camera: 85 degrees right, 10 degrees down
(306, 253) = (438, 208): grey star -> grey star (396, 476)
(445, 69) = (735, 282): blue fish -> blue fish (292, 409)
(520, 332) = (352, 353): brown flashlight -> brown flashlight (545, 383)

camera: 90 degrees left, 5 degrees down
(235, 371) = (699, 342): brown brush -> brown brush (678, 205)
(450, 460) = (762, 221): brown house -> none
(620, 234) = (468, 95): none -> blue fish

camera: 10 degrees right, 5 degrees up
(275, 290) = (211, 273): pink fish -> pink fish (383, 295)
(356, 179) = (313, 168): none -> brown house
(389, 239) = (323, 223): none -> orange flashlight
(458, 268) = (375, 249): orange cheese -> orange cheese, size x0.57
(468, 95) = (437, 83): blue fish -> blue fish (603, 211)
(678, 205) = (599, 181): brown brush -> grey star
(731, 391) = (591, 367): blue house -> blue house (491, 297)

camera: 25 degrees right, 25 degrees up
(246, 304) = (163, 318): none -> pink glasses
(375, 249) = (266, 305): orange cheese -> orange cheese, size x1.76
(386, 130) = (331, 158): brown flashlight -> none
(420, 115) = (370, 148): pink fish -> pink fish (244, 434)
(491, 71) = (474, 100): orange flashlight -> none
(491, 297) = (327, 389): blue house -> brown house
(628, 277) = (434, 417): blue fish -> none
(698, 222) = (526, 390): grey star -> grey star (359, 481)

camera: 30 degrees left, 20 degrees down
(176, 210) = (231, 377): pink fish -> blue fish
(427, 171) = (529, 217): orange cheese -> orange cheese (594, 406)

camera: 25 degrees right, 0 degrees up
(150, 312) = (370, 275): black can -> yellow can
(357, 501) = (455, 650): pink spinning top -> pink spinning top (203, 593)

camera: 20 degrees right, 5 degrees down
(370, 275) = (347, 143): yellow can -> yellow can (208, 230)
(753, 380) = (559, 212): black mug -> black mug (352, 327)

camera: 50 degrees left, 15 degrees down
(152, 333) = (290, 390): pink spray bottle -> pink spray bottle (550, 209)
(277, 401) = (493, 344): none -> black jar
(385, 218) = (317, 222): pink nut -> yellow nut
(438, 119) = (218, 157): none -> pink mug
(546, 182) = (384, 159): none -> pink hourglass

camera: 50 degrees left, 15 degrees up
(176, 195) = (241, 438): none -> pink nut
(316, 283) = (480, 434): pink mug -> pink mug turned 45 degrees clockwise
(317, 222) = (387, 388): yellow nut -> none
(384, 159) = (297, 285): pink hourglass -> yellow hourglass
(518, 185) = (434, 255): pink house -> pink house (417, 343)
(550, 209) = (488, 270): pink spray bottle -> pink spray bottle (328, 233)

|---|

Go through the records above and, whenever a line includes the word "cheese", copy it.

(458, 268) = (375, 249): orange cheese -> orange cheese, size x0.57
(375, 249) = (266, 305): orange cheese -> orange cheese, size x1.76
(427, 171) = (529, 217): orange cheese -> orange cheese (594, 406)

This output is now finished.